Problem description
Output every line below exactly, please, omitting pictures.

Object matching data

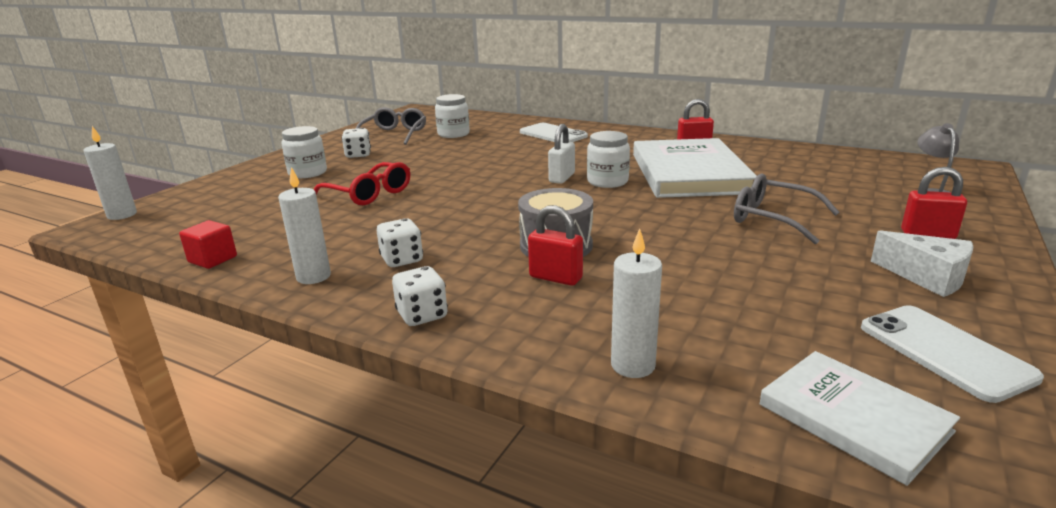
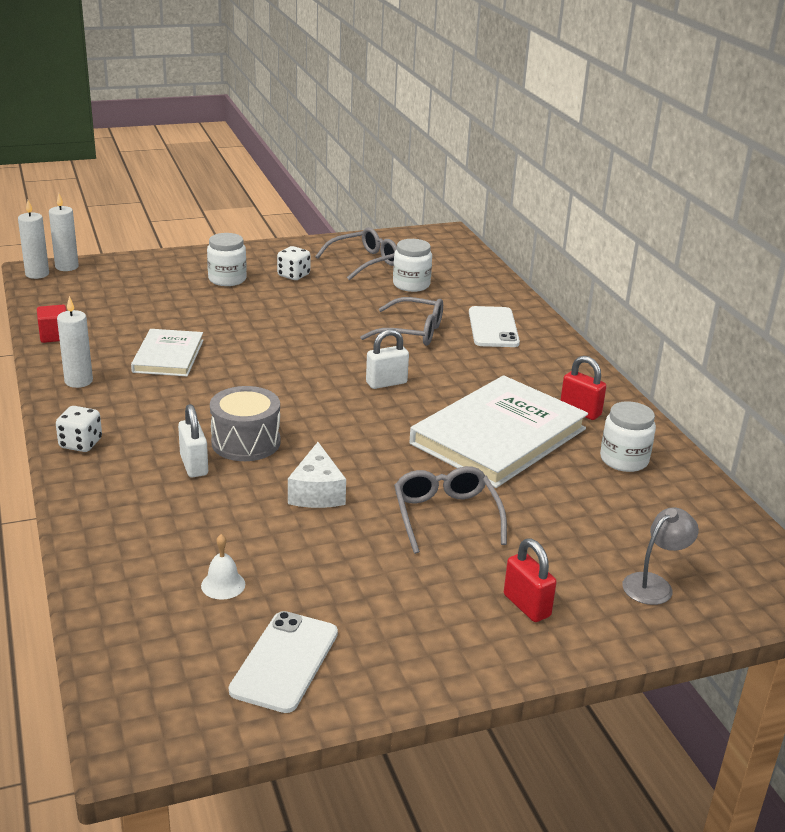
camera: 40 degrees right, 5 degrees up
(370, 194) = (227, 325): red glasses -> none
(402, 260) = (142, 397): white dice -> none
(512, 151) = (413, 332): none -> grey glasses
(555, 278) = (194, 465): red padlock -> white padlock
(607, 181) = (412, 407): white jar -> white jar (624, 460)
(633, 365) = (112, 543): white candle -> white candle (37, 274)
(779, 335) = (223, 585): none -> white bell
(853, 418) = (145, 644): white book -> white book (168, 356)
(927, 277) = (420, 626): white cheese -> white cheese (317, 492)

Solution for this exercise
camera: 40 degrees right, 5 degrees up
(370, 194) = (227, 325): red glasses -> none
(402, 260) = (142, 397): white dice -> none
(512, 151) = (413, 332): none -> grey glasses
(555, 278) = (194, 465): red padlock -> white padlock
(607, 181) = (412, 407): white jar -> white jar (624, 460)
(633, 365) = (112, 543): white candle -> white candle (37, 274)
(779, 335) = (223, 585): none -> white bell
(853, 418) = (145, 644): white book -> white book (168, 356)
(927, 277) = (420, 626): white cheese -> white cheese (317, 492)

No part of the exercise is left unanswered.